### WHAT YOU WILL DO
Among the entries below, how many lines hold "schottky"? Only the number is wanted.

[Stored dataset items]
------------------------------------------------------------------------
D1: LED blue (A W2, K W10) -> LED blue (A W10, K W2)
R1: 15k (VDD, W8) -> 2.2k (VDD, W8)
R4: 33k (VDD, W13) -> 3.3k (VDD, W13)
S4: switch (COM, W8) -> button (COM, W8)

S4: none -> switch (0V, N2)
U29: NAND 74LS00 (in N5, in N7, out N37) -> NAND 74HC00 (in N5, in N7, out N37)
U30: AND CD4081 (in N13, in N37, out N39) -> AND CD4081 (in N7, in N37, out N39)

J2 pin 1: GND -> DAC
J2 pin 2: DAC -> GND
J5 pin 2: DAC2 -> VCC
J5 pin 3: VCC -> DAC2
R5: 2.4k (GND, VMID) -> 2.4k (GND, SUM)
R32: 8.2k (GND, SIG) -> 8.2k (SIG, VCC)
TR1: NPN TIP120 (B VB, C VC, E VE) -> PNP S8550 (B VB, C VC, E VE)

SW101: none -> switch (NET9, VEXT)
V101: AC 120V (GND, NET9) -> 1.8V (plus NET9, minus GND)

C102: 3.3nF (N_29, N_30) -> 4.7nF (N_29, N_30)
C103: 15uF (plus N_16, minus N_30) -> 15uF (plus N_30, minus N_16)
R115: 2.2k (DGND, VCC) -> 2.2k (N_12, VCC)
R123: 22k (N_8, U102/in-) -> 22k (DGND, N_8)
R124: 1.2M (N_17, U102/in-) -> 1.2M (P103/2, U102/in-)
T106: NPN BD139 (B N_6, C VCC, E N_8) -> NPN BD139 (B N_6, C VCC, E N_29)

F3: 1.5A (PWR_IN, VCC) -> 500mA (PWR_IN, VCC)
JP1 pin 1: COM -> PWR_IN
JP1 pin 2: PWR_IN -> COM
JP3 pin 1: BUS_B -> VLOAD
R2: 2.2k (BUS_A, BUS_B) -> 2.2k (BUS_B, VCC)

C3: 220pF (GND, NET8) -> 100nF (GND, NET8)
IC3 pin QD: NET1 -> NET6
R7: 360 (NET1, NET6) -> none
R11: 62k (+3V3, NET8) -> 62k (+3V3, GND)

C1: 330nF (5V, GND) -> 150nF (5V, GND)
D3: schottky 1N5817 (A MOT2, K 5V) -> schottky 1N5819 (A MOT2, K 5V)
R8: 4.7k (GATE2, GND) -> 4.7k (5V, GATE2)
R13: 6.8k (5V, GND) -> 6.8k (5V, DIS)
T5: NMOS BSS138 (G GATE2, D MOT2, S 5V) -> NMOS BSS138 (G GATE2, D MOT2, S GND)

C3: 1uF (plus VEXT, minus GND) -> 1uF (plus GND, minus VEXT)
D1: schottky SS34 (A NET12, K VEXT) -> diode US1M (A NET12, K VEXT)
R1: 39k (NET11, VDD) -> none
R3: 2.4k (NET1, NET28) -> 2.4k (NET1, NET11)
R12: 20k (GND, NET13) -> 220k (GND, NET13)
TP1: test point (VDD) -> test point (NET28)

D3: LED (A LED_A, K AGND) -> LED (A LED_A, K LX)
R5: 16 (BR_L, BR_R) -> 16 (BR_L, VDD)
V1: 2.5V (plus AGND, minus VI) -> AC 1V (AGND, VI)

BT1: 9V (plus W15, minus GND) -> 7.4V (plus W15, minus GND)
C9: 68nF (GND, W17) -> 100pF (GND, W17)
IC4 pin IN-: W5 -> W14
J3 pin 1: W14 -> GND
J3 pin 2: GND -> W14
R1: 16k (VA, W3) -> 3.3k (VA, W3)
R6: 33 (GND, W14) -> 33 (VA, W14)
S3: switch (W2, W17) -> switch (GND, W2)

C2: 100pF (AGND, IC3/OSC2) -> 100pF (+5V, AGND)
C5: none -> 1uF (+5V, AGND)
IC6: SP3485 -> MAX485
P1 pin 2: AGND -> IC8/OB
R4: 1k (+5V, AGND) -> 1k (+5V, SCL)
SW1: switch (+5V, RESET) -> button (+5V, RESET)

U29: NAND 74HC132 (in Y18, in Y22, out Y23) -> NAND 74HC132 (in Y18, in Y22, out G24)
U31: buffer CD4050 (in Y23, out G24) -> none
------------------------------------------------------------------------
### REPLY
2